Records START

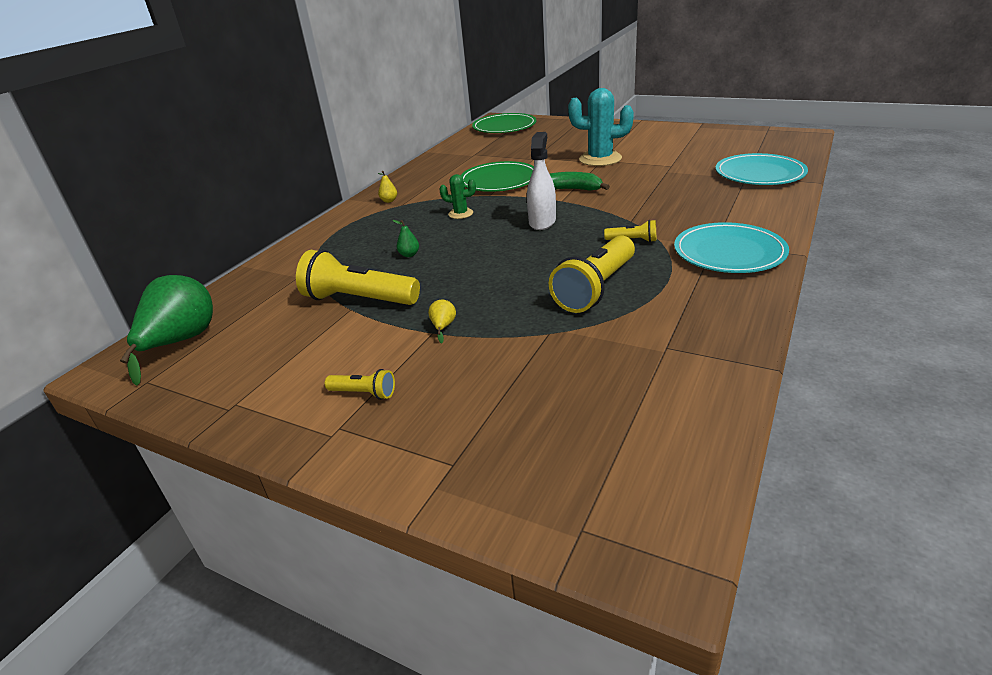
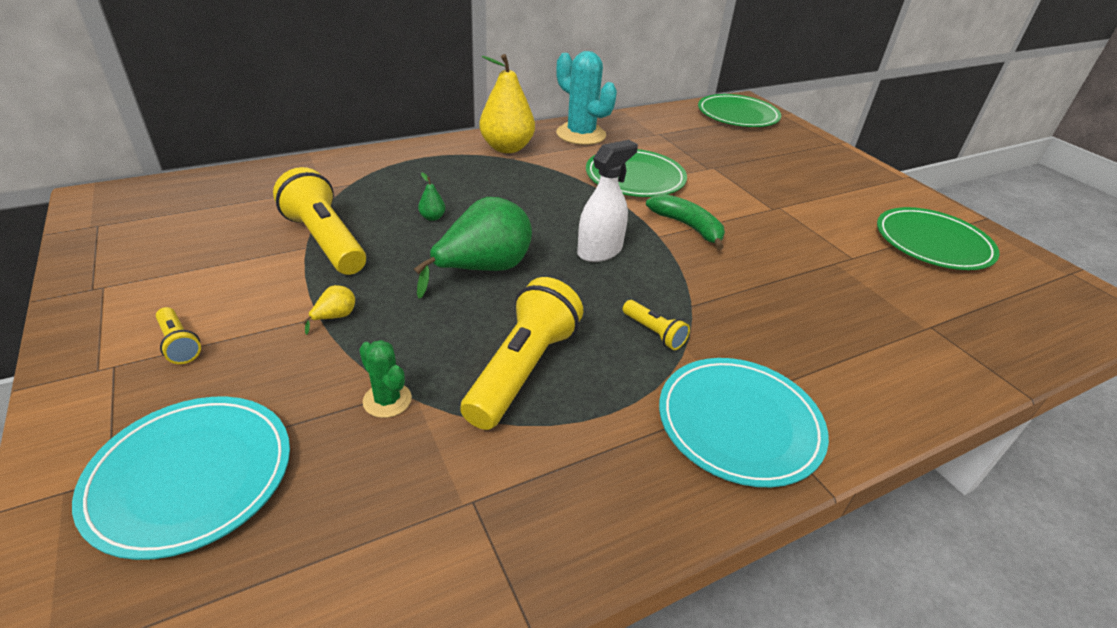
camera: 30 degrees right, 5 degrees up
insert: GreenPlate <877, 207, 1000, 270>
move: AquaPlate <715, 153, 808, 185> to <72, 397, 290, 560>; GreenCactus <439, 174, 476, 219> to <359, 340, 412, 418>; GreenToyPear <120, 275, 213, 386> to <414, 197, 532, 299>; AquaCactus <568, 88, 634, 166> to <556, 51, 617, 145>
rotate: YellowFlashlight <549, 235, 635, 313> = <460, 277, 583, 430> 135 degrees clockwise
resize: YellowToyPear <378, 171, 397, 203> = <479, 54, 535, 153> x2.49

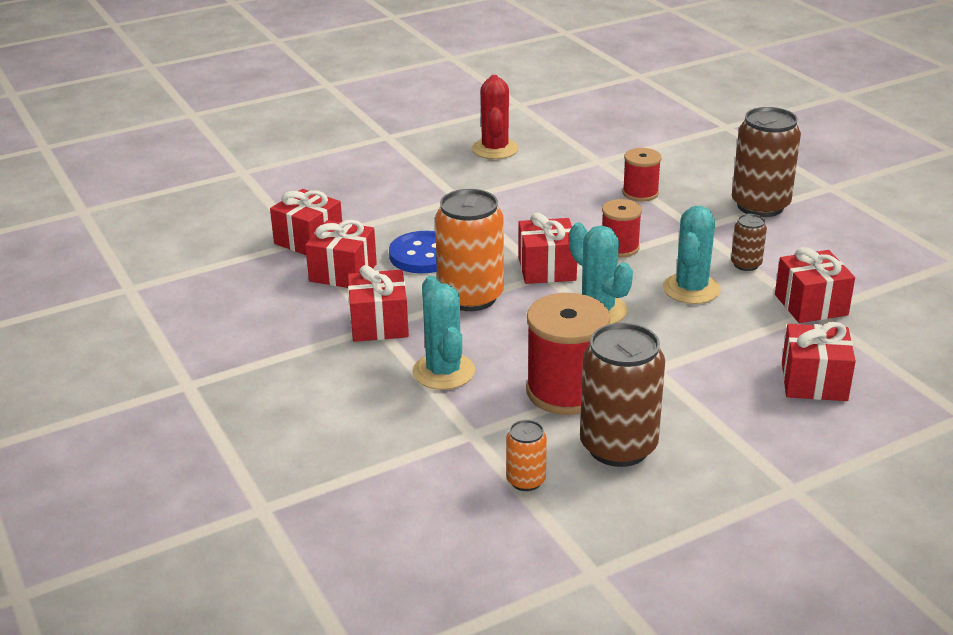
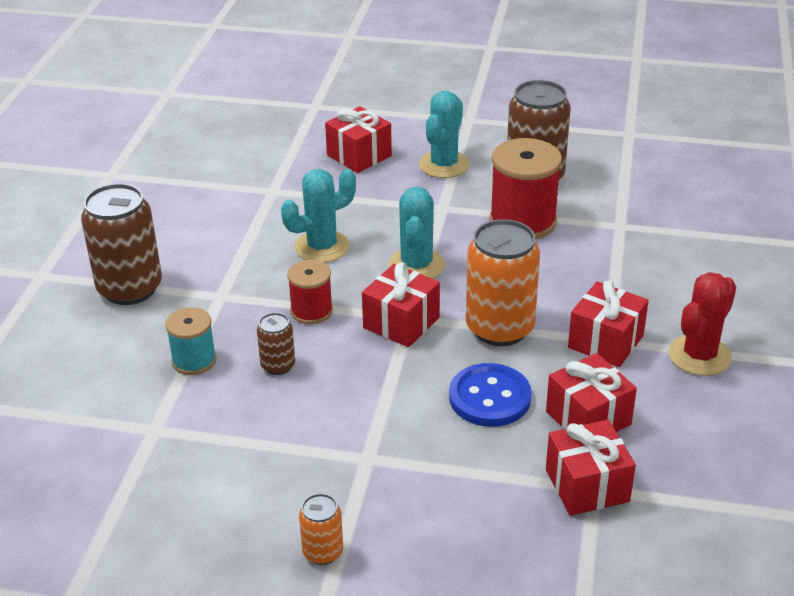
camera: 140 degrees left, 5 degrees up
delete: RedWrappedGift <775, 247, 855, 323>
move: BrownTin <731, 214, 767, 271> to <257, 313, 295, 375>; OrangeColouredTin <506, 420, 547, 491> to <299, 493, 343, 565>; AquaCactus <412, 276, 475, 390> to <419, 91, 469, 178>; RedCactus <472, 75, 519, 159> to <668, 272, 736, 376>
recolor: RedReelOfThread <622, 148, 662, 201> to AquaReelOfThread <165, 307, 217, 375>

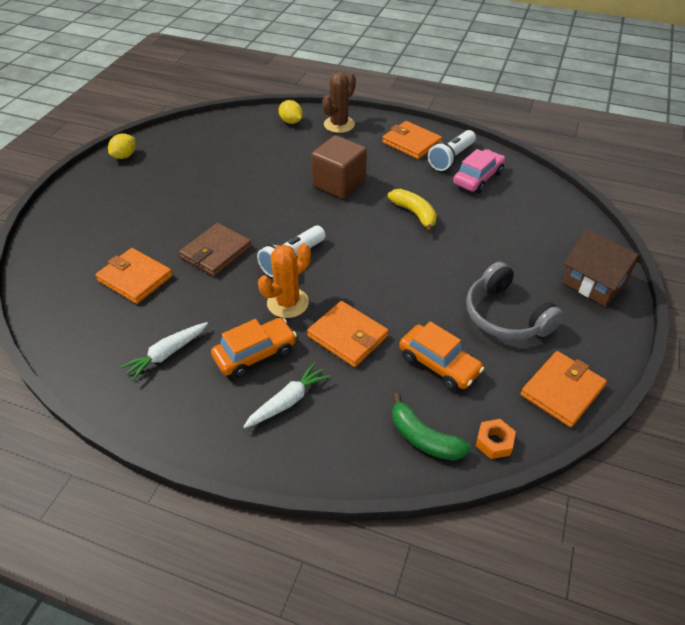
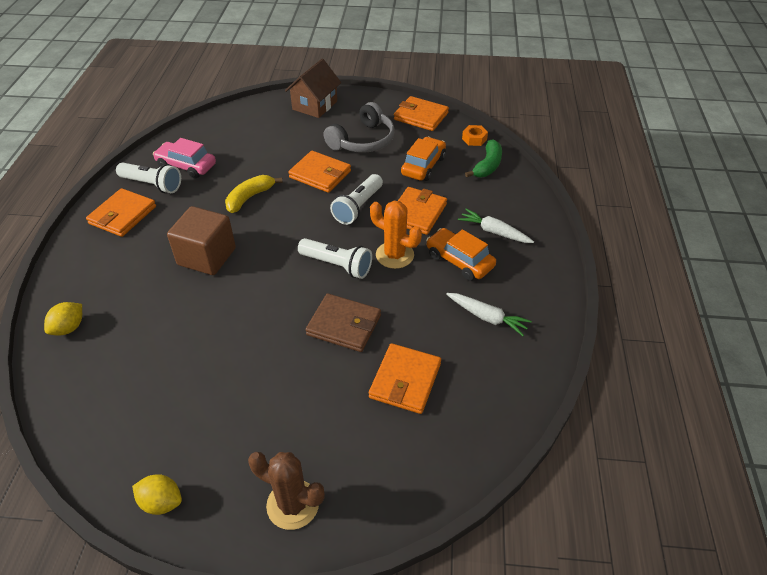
camera: 105 degrees left, 0 degrees up
insert: OrangeColouredCardWallet <288, 151, 351, 193>; PureWhiteFlashlight <330, 174, 383, 225>
move: BrownCactus <322, 72, 356, 133> to <248, 452, 325, 530>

Records END

— To do —
Starting at the line that holds "rotate: YellowFlashlight <549, 235, 635, 313>", retype every line through the end of the data, both ends included. Pictures stay out of the copy.

— Result of this task —
rotate: YellowFlashlight <549, 235, 635, 313> = <460, 277, 583, 430> 135 degrees clockwise
resize: YellowToyPear <378, 171, 397, 203> = <479, 54, 535, 153> x2.49

camera: 140 degrees left, 5 degrees up
delete: RedWrappedGift <775, 247, 855, 323>
move: BrownTin <731, 214, 767, 271> to <257, 313, 295, 375>; OrangeColouredTin <506, 420, 547, 491> to <299, 493, 343, 565>; AquaCactus <412, 276, 475, 390> to <419, 91, 469, 178>; RedCactus <472, 75, 519, 159> to <668, 272, 736, 376>
recolor: RedReelOfThread <622, 148, 662, 201> to AquaReelOfThread <165, 307, 217, 375>

camera: 105 degrees left, 0 degrees up
insert: OrangeColouredCardWallet <288, 151, 351, 193>; PureWhiteFlashlight <330, 174, 383, 225>
move: BrownCactus <322, 72, 356, 133> to <248, 452, 325, 530>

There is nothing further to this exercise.